WHAT TO PRODUCE:
Some lines hold the string "AGND". Copy all of them from the material that follows.

MATERIAL FOR THE TASK:
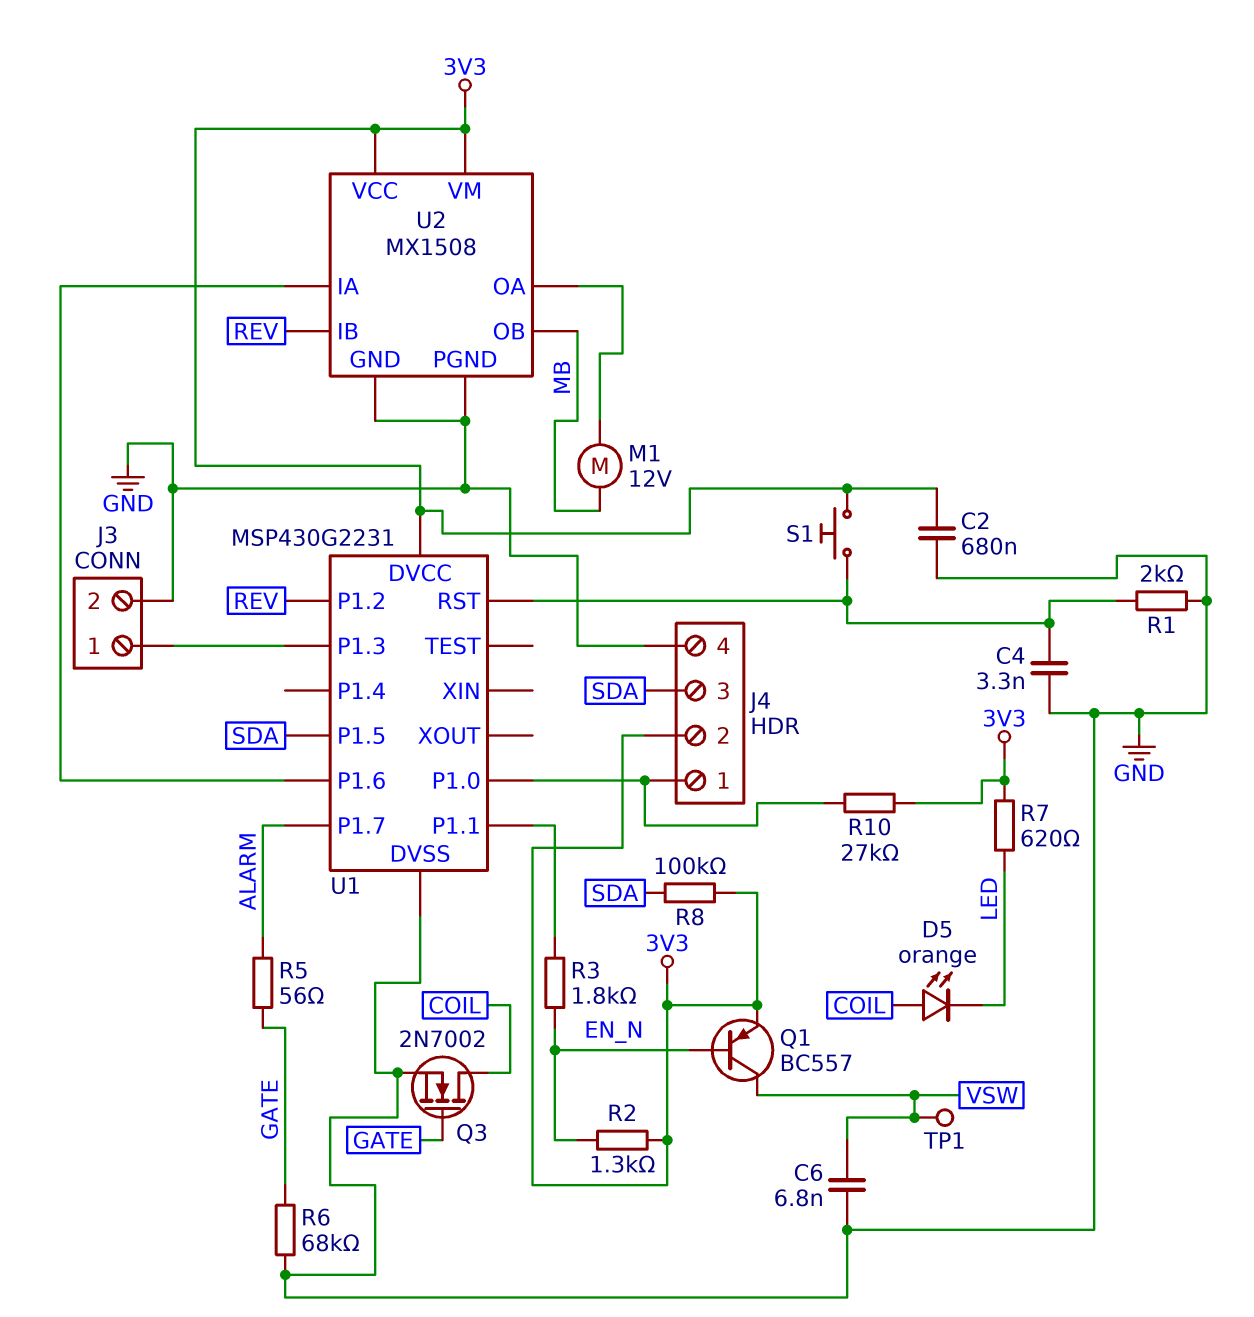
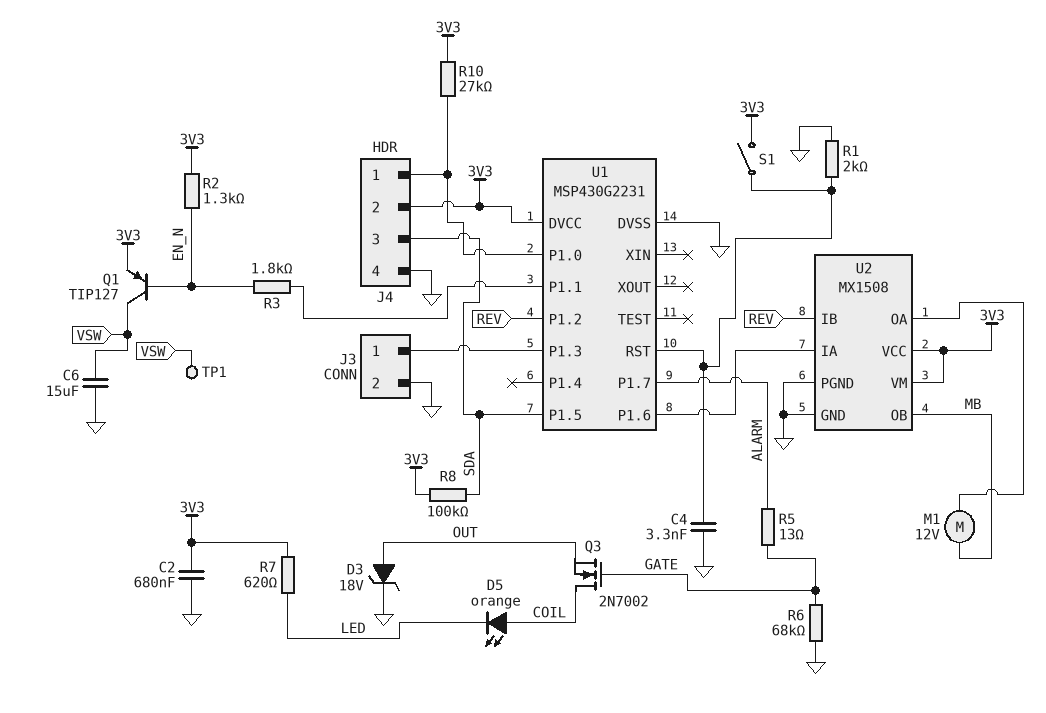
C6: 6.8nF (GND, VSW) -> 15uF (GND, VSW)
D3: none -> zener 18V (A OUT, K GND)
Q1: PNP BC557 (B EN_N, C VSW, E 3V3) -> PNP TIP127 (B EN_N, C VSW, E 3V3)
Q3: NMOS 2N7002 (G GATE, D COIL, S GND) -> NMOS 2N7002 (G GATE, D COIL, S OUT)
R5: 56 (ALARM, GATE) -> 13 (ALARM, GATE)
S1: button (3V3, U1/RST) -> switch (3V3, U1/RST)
...
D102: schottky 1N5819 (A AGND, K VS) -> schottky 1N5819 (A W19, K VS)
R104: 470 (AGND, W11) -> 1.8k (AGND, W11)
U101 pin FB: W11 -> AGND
--
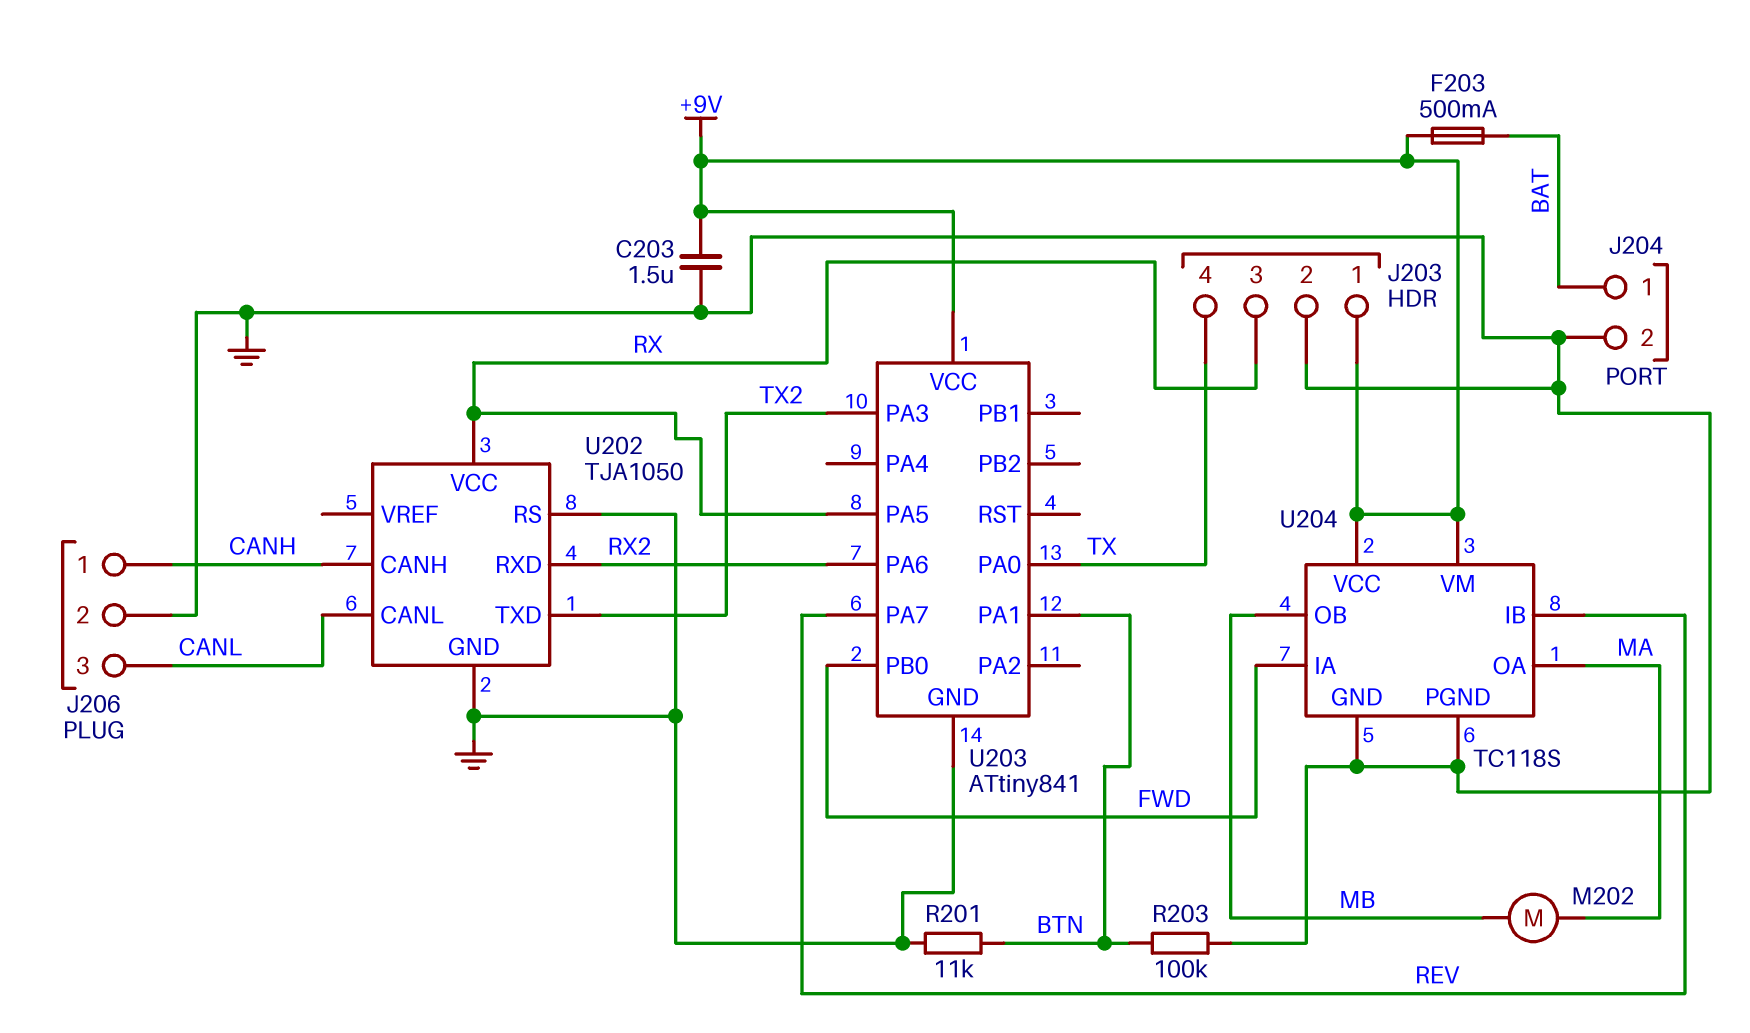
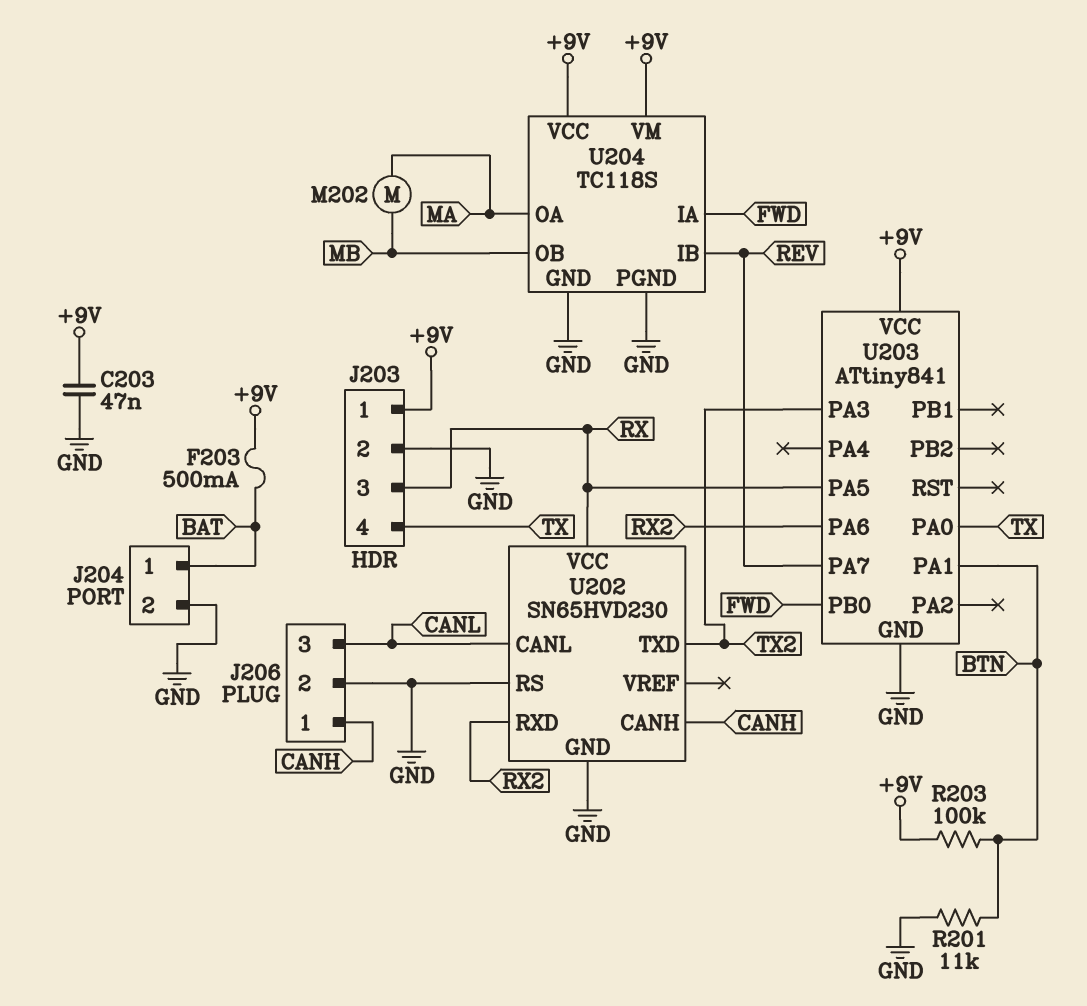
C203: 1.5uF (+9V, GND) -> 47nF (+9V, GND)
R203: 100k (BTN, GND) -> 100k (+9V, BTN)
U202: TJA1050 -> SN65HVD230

ANSWER FOR THIS EXERCISE:
D102: schottky 1N5819 (A AGND, K VS) -> schottky 1N5819 (A W19, K VS)
R104: 470 (AGND, W11) -> 1.8k (AGND, W11)
U101 pin FB: W11 -> AGND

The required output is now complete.